• **INSTRUCTIONS TO FOLLOW**
Reproduce everything in the records below from the line containing "Question: Looking at" down to the line containing "the right, bigger", including both of those lines.

• **EXTRACTED RECORDS**

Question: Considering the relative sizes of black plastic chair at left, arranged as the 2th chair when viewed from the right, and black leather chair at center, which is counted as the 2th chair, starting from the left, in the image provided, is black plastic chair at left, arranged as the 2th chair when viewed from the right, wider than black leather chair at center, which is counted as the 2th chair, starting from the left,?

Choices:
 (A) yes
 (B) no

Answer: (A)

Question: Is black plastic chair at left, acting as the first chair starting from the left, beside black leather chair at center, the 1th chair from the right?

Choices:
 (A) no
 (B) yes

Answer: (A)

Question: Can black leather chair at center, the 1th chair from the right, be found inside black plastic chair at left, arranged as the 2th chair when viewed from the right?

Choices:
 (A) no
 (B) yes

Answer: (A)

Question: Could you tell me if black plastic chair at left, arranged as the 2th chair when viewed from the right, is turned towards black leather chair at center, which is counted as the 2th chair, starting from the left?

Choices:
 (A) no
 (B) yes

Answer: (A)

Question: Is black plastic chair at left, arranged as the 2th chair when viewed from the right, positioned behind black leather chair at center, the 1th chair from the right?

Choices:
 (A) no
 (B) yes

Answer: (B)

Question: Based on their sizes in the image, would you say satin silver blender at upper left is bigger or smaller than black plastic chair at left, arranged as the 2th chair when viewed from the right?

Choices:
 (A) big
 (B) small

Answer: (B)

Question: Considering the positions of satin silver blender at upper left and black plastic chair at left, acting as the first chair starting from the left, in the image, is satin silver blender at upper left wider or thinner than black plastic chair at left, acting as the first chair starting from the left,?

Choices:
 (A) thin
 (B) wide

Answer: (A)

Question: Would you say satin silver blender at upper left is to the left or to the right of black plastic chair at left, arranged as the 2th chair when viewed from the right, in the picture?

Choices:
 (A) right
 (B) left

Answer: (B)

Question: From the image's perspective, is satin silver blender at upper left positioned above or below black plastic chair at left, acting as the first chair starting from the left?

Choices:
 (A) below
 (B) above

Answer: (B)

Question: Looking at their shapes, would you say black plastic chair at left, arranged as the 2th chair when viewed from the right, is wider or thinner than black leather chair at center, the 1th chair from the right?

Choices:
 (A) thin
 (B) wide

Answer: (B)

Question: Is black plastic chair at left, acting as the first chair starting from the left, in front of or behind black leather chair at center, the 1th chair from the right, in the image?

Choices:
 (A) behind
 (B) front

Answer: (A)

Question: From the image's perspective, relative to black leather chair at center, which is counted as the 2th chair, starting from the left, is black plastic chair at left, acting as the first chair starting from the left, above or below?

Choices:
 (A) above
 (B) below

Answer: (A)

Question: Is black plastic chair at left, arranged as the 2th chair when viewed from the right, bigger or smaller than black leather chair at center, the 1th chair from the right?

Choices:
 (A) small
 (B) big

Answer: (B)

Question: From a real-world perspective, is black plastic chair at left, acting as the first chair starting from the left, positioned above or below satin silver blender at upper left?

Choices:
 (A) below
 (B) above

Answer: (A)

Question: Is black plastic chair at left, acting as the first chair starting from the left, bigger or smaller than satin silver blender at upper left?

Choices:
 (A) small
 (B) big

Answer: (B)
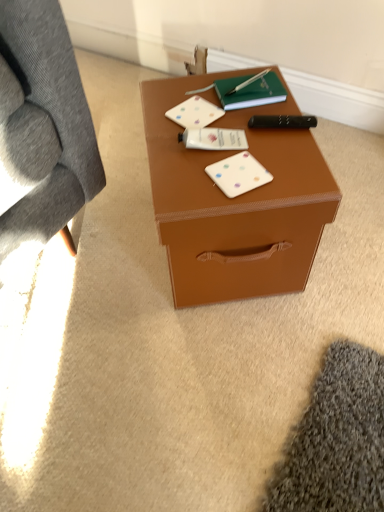
Identify the location of free location in front of green matte notebook at upper center. (259, 137).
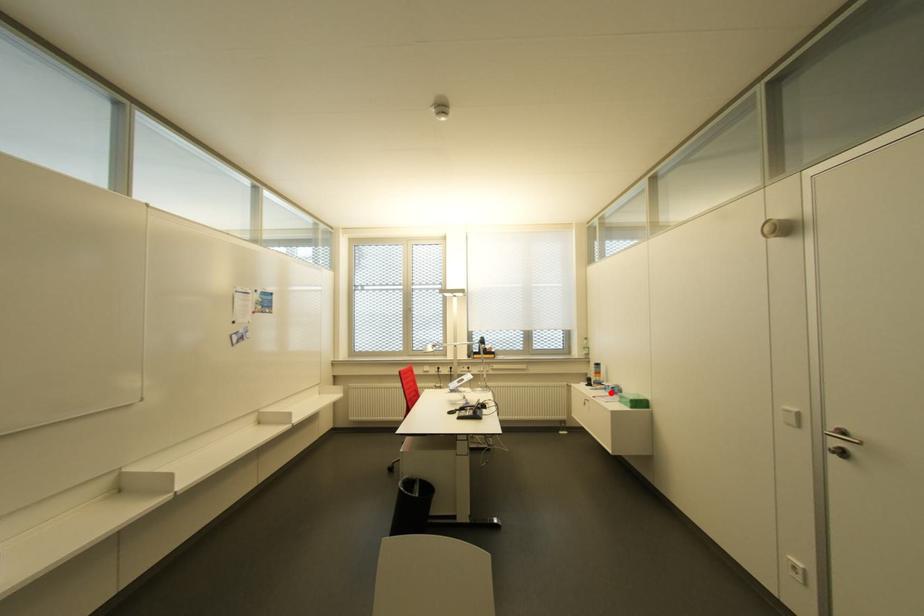
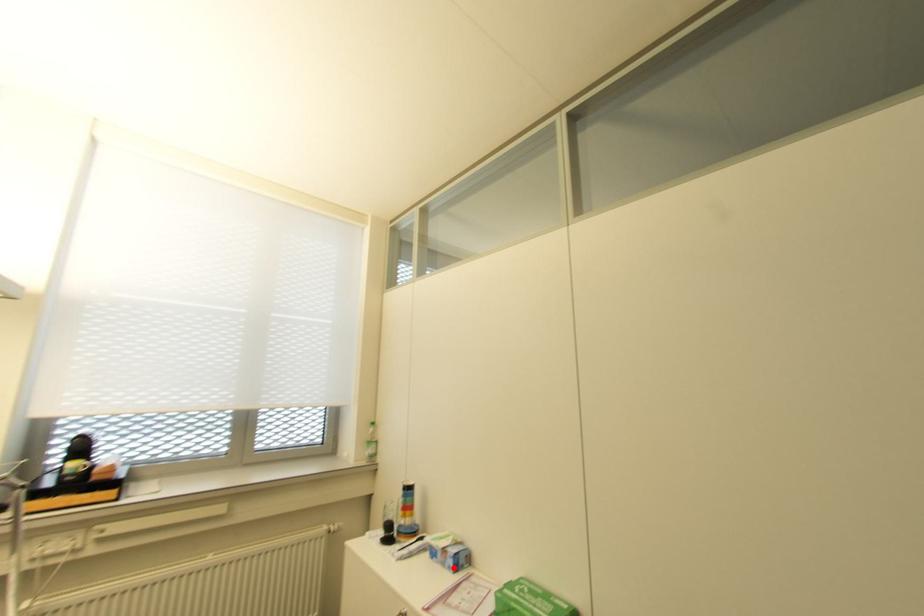
I am providing you with two images of the same scene from different viewpoints. A red point is marked on the first image and another point is marked on the second image. Does the point marked in image1 correspond to the same location as the one in image2?

Yes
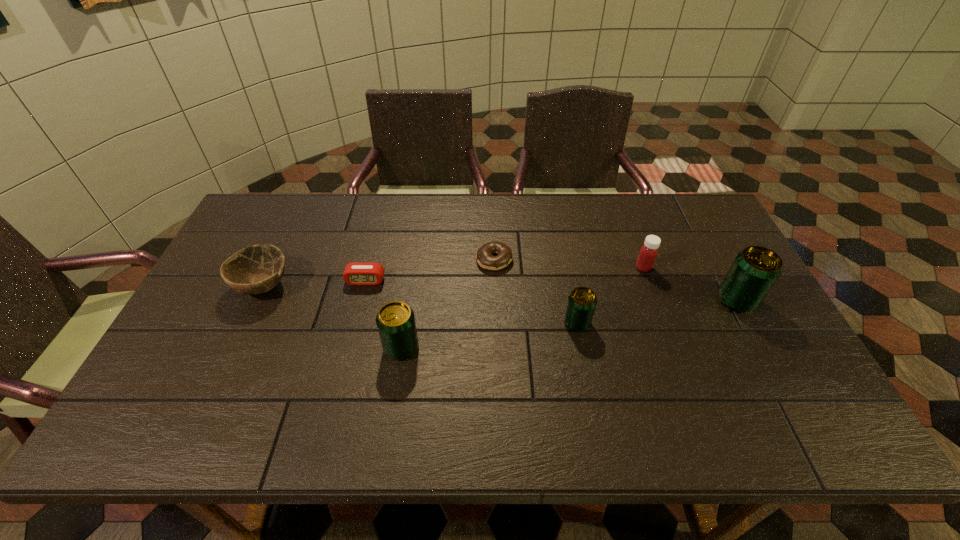
The height and width of the screenshot is (540, 960). I want to click on object that is positioned at the left edge, so click(x=256, y=269).

Find the location of a particular element. The height and width of the screenshot is (540, 960). object present at the right edge is located at coordinates (755, 270).

At what (x,y) coordinates should I click in order to perform the action: click on free space at the far edge of the desktop. Please return your answer as a coordinate pair (x, y). Looking at the image, I should click on (456, 194).

Locate an element on the screen. This screenshot has height=540, width=960. free space at the near edge is located at coordinates (296, 383).

The image size is (960, 540). In the image, there is a desktop. Identify the location of vacant area at the right edge. (706, 253).

Find the location of `free location at the far left corner of the desktop`. free location at the far left corner of the desktop is located at coordinates (290, 214).

I want to click on free space between the sixth tallest object and the fourth object from right to left, so click(x=430, y=270).

Find the location of a particular element. This screenshot has width=960, height=540. empty space that is in between the rightmost object and the sixth object from left to right is located at coordinates (690, 284).

Image resolution: width=960 pixels, height=540 pixels. Find the location of `vacant region between the sixth shortest object and the fifth tallest object`. vacant region between the sixth shortest object and the fifth tallest object is located at coordinates (332, 316).

The image size is (960, 540). Identify the location of vacant space that is in between the leftmost object and the fifth object from right to left. (332, 316).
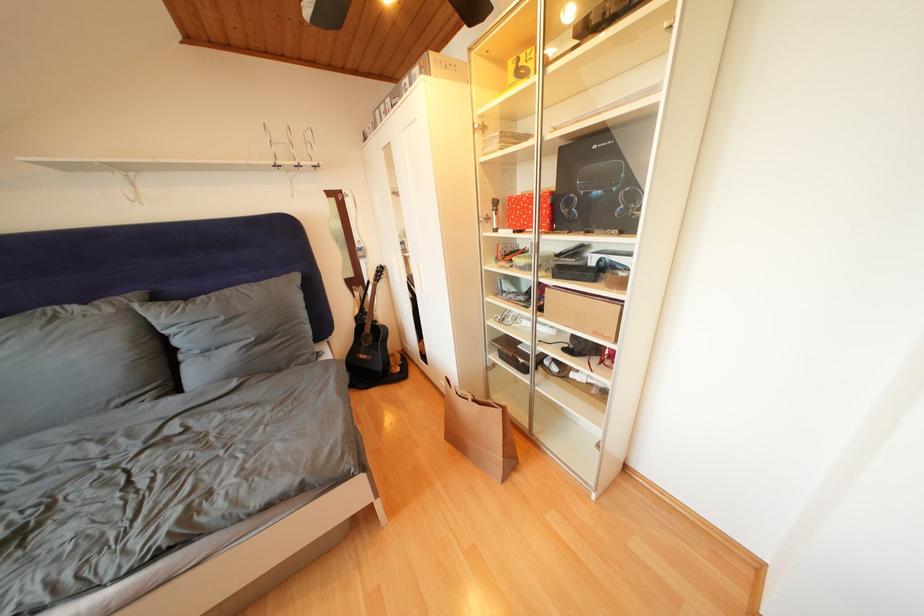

• **ANSWER IN FULL**
Question: Looking at their shapes, would you say black plastic chair at left, arranged as the 2th chair when viewed from the right, is wider or thinner than black leather chair at center, the 1th chair from the right?

Choices:
 (A) thin
 (B) wide

Answer: (B)

Question: Is black plastic chair at left, acting as the first chair starting from the left, in front of or behind black leather chair at center, the 1th chair from the right, in the image?

Choices:
 (A) behind
 (B) front

Answer: (A)

Question: From the image's perspective, relative to black leather chair at center, which is counted as the 2th chair, starting from the left, is black plastic chair at left, acting as the first chair starting from the left, above or below?

Choices:
 (A) above
 (B) below

Answer: (A)

Question: Is black plastic chair at left, arranged as the 2th chair when viewed from the right, bigger or smaller than black leather chair at center, the 1th chair from the right?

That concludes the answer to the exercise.